What to produce —
Every entry below should be returned exactly as it appears, with pictures left out.
##### Data records
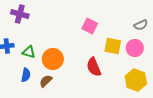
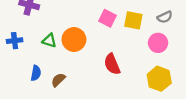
yellow square: (113, 46) -> (133, 20), moved
green triangle: (29, 52) -> (49, 41), moved
orange circle: (53, 59) -> (74, 39), moved

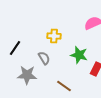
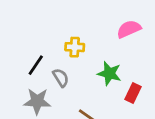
black line: (15, 48) -> (36, 65), moved

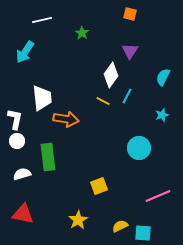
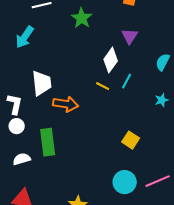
green star: (82, 33) -> (82, 18), size x1.5
cyan circle: (139, 148) -> (125, 182), moved
yellow square: (99, 186) -> (131, 140), moved, turned -36

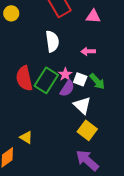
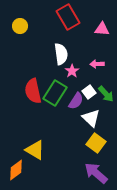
pink star: (65, 74) -> (72, 71), moved
white square: (80, 79) -> (89, 92), turned 32
yellow triangle: (26, 137) -> (35, 150), size x1.5

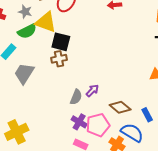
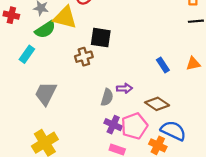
black square: (61, 42) -> (101, 38), moved
gray trapezoid: (24, 73) -> (46, 93), moved
purple arrow: (92, 91) -> (124, 88), turned 48
blue rectangle: (147, 115) -> (163, 65), moved

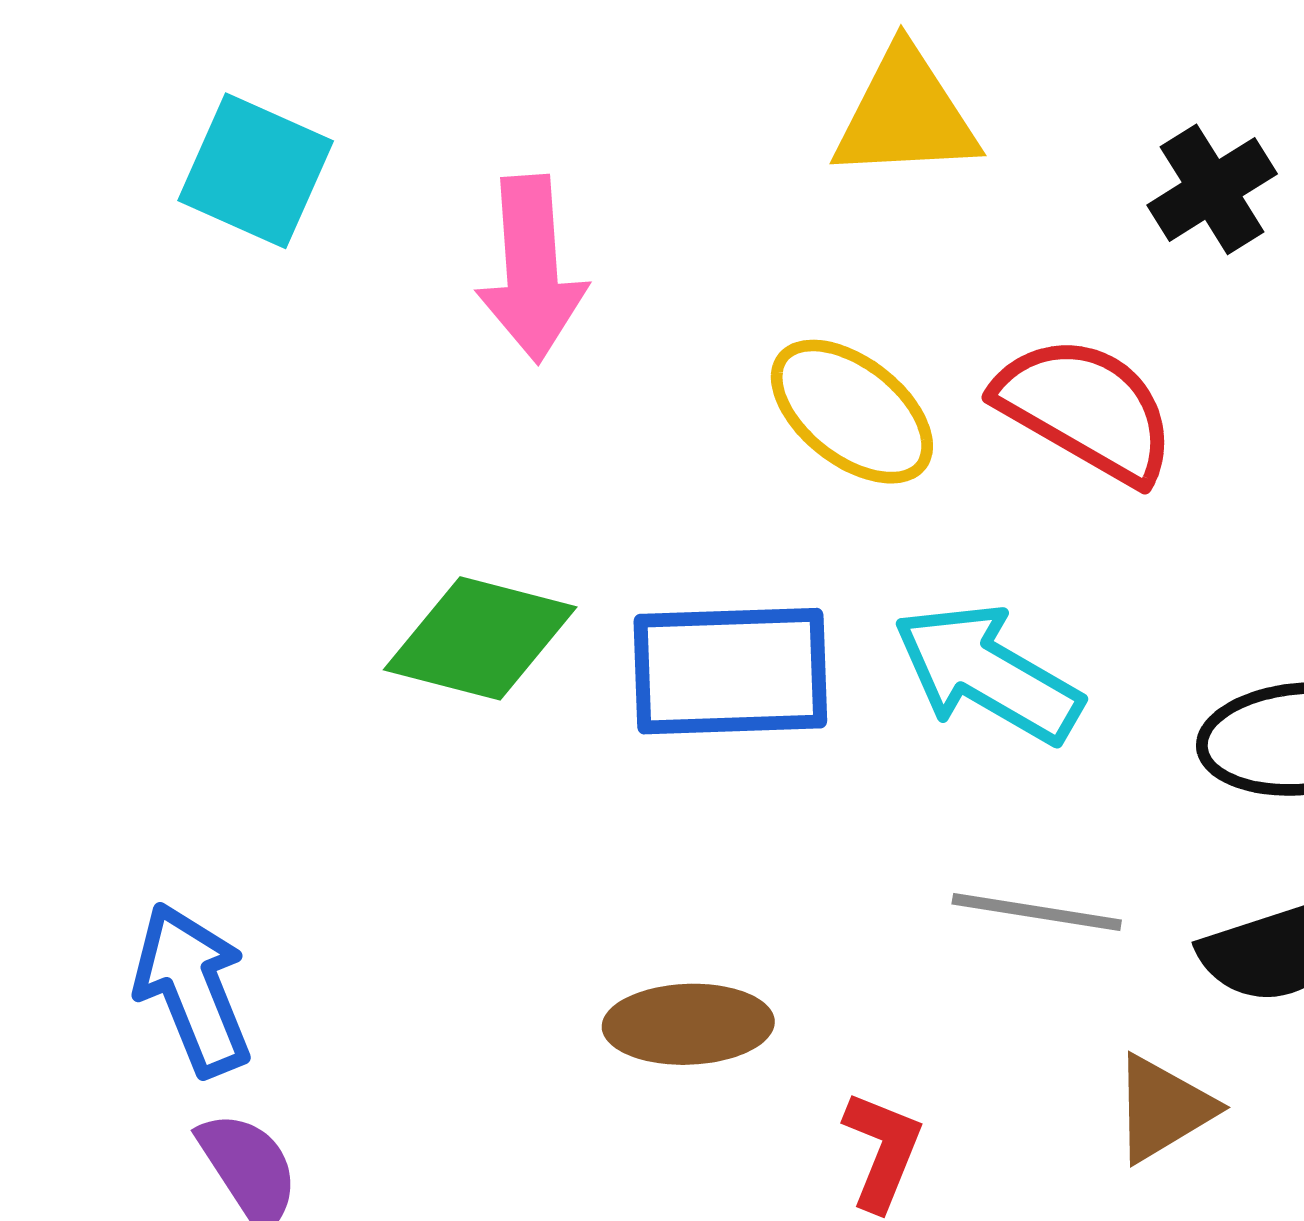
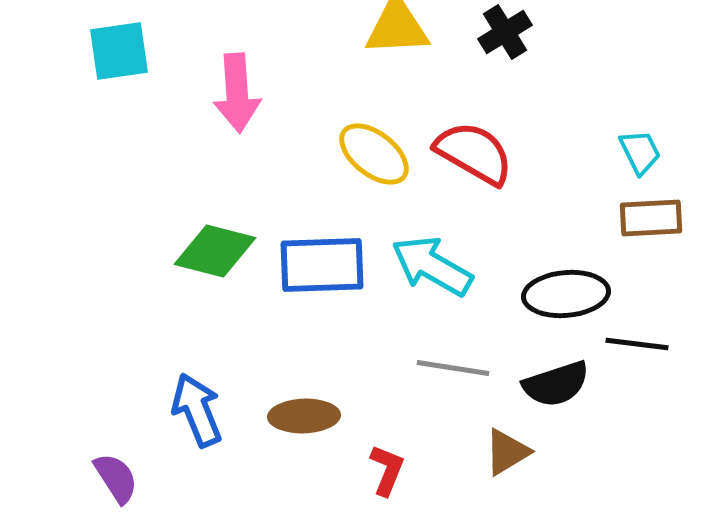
cyan square: (256, 171) -> (119, 51), turned -32
black cross: (1212, 189) -> (505, 32), moved
blue arrow: (192, 989) -> (197, 410), moved

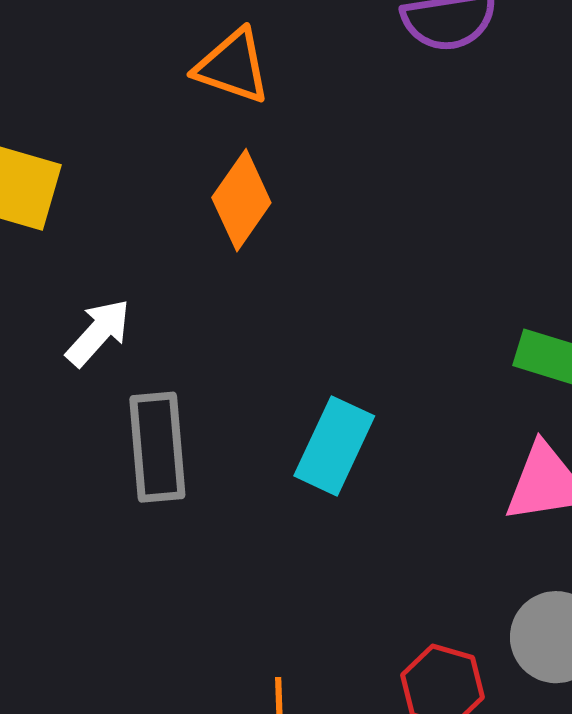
##########
Written solution —
yellow square: (113, 46) -> (133, 20), moved
green triangle: (29, 52) -> (49, 41), moved
orange circle: (53, 59) -> (74, 39), moved

black line: (15, 48) -> (36, 65), moved

green star: (82, 33) -> (82, 18), size x1.5
cyan circle: (139, 148) -> (125, 182), moved
yellow square: (99, 186) -> (131, 140), moved, turned -36

pink star: (65, 74) -> (72, 71), moved
white square: (80, 79) -> (89, 92), turned 32
yellow triangle: (26, 137) -> (35, 150), size x1.5

black square: (61, 42) -> (101, 38), moved
gray trapezoid: (24, 73) -> (46, 93), moved
purple arrow: (92, 91) -> (124, 88), turned 48
blue rectangle: (147, 115) -> (163, 65), moved

cyan square: (256, 171) -> (119, 51), turned -32
black cross: (1212, 189) -> (505, 32), moved
blue arrow: (192, 989) -> (197, 410), moved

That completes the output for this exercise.